• REQUIRED WORK
Scan the records below for the line containing "D3: LED (A VDD, K LED) -> LED (A LED, K VDD)" and the line containing "R9: 3.9k (U1/FB, VDD) -> 1k (U1/FB, VDD)". Copy both, plus every line between, exactly.

• DATA LISTING
-- -- --
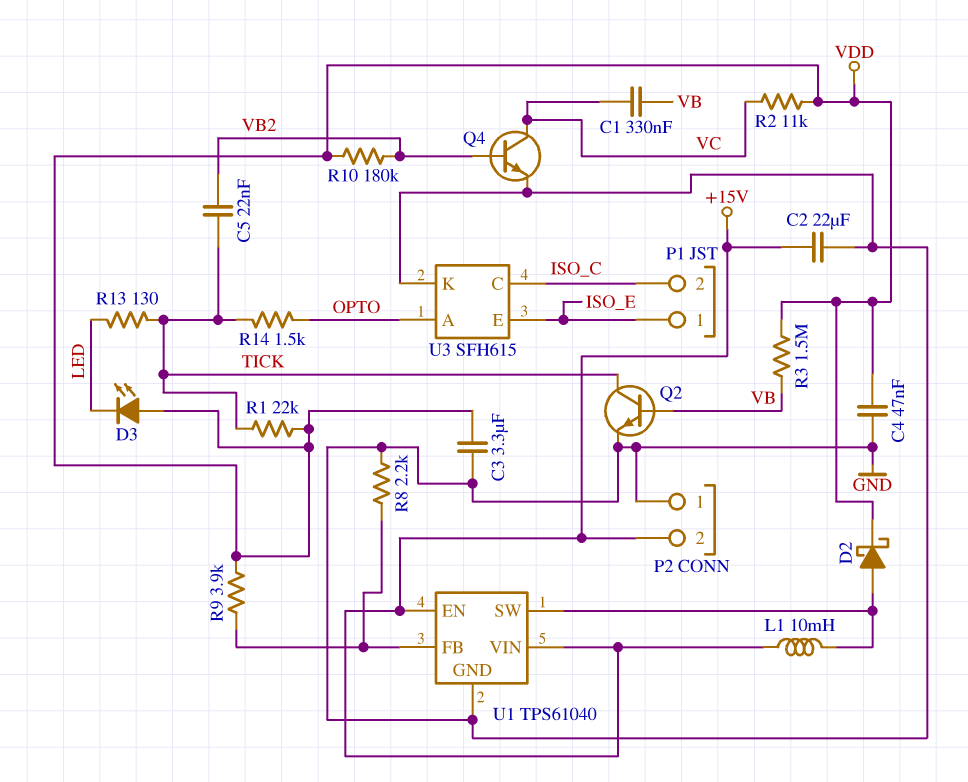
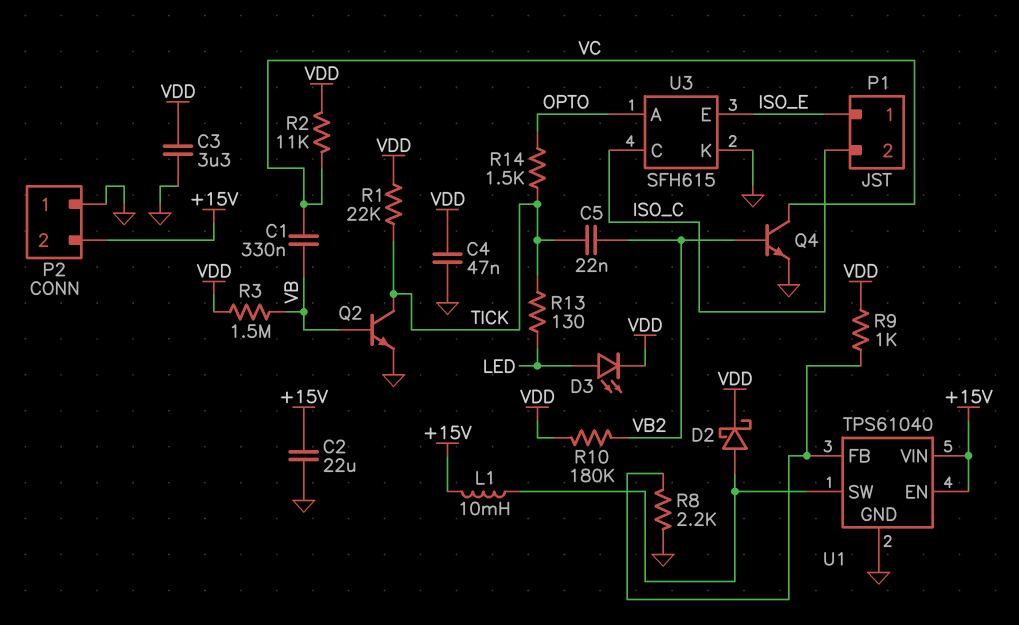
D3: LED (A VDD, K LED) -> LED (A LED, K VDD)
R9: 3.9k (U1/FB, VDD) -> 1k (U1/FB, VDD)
-- -- --
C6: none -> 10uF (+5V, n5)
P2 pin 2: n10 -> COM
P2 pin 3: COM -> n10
-- -- --
• FINISHED EXERCISE
D3: LED (A VDD, K LED) -> LED (A LED, K VDD)
R9: 3.9k (U1/FB, VDD) -> 1k (U1/FB, VDD)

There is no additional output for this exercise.